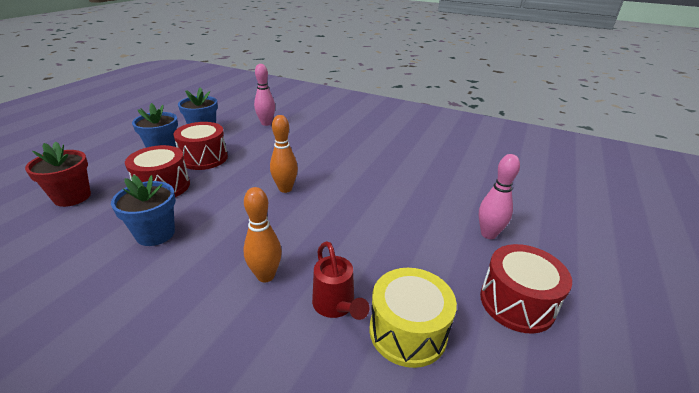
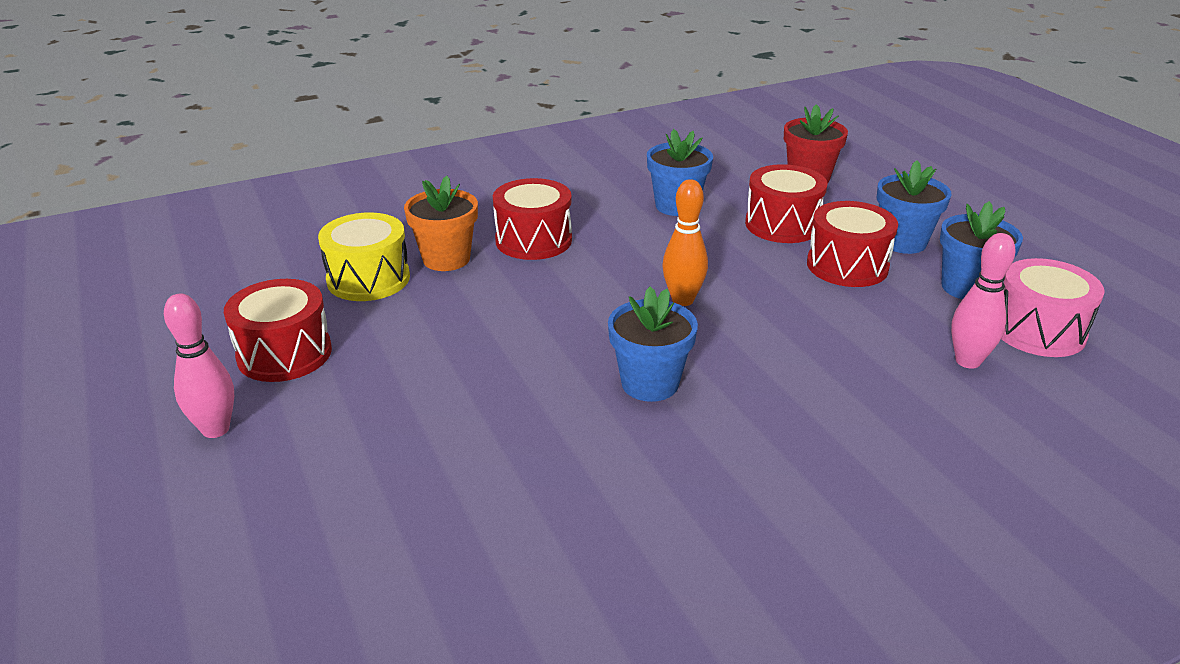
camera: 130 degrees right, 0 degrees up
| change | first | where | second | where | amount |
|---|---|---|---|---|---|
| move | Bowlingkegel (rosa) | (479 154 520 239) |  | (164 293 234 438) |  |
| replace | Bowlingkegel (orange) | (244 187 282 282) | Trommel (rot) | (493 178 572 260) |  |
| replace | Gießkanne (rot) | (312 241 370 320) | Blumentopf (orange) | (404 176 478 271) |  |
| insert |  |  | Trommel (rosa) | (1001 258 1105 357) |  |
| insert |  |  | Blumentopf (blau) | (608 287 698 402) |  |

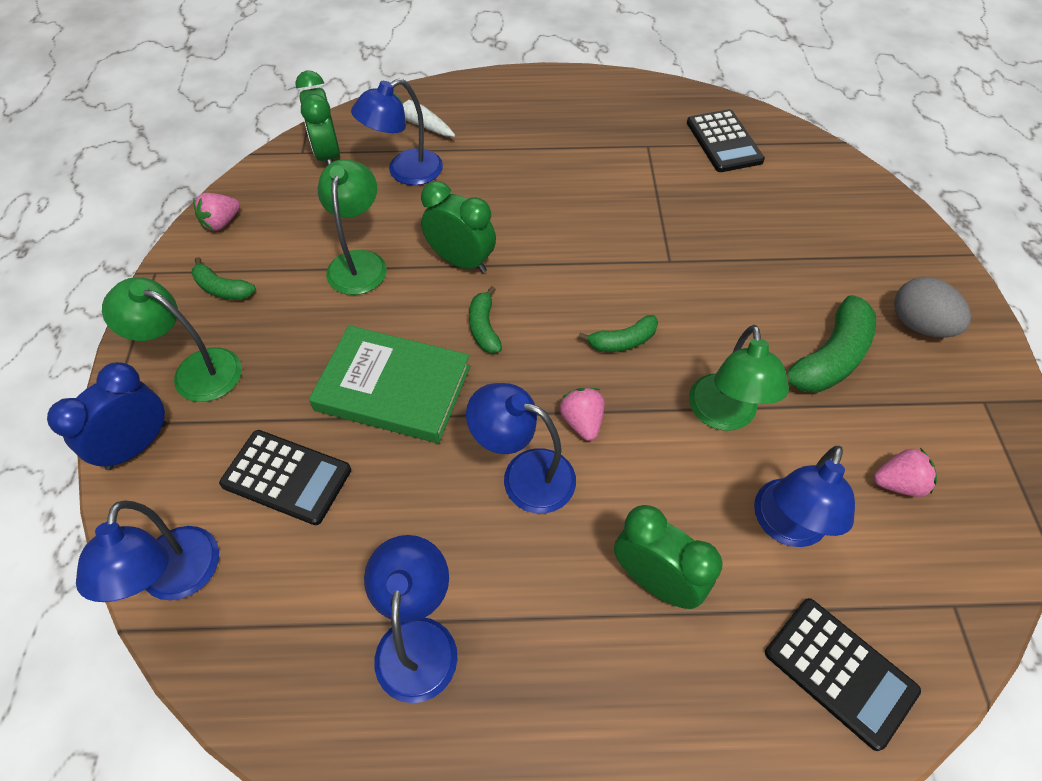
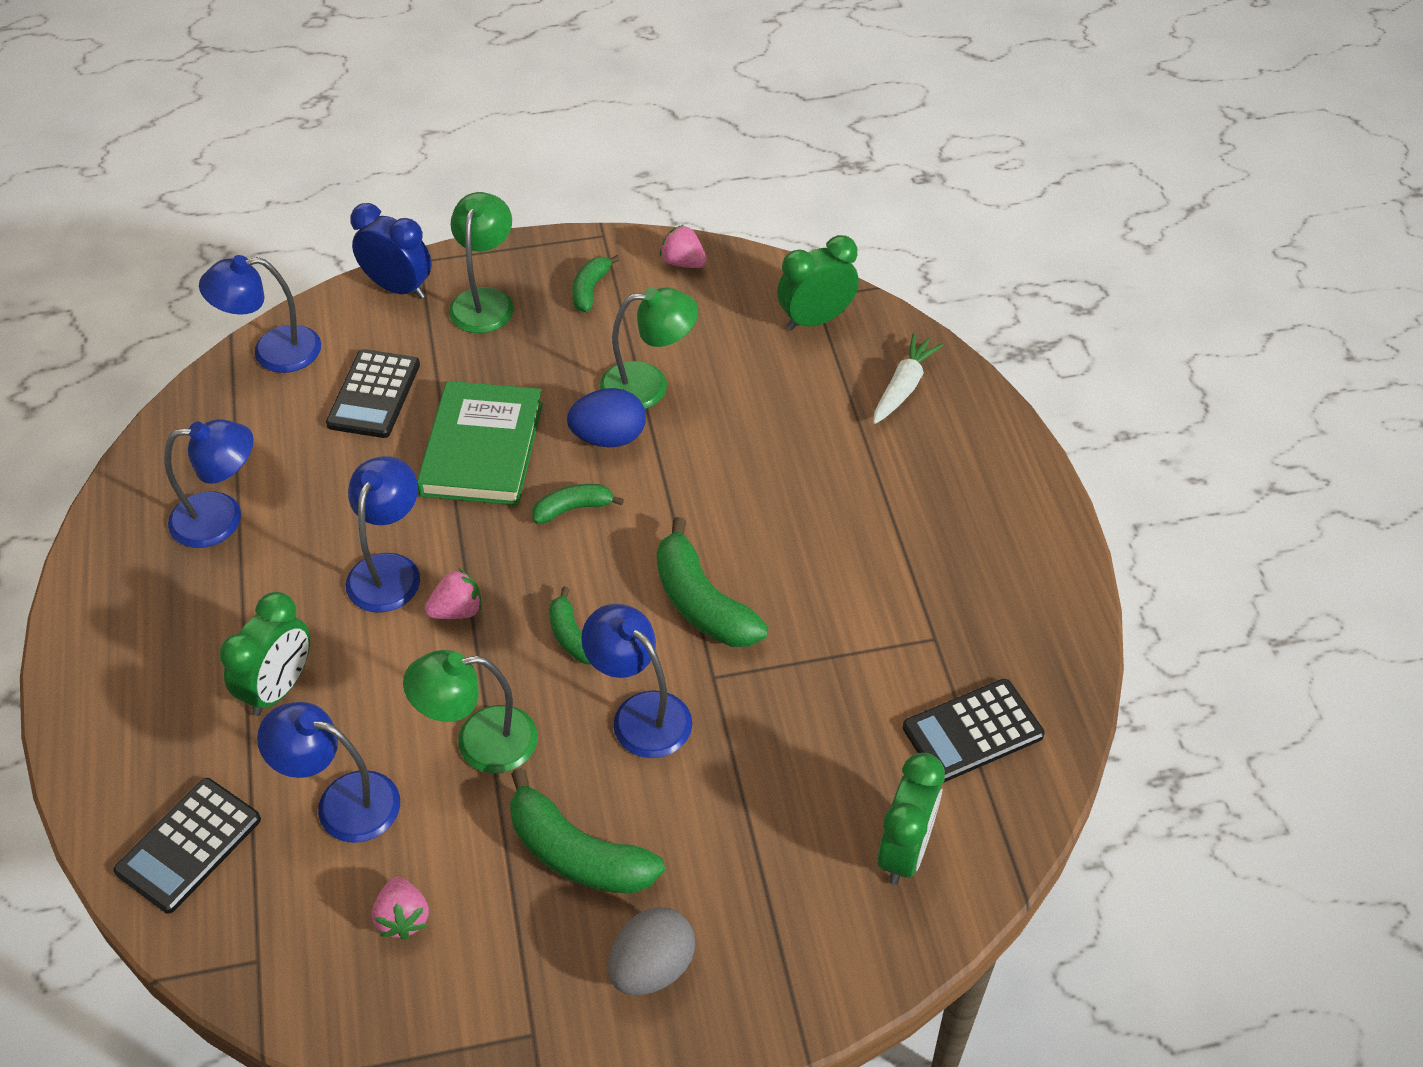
camera: 80 degrees right, 5 degrees down
| change | first | where | second | where | amount |
|---|---|---|---|---|---|
| move | Lampe (blau) | (351 79 443 185) |  | (581 604 692 758) |  |
| move | Wecker (grün) | (421 181 496 273) |  | (877 753 945 885) |  |
| insert |  |  | Ei (blau) | (567 388 646 448) |  |
| insert |  |  | Banane (grün) | (657 517 769 647) |  |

--*--

● **Directions for this task**: Once you have counted the lines above that hold the word "orange", report only that total.

● **Answer to this exercise**: 2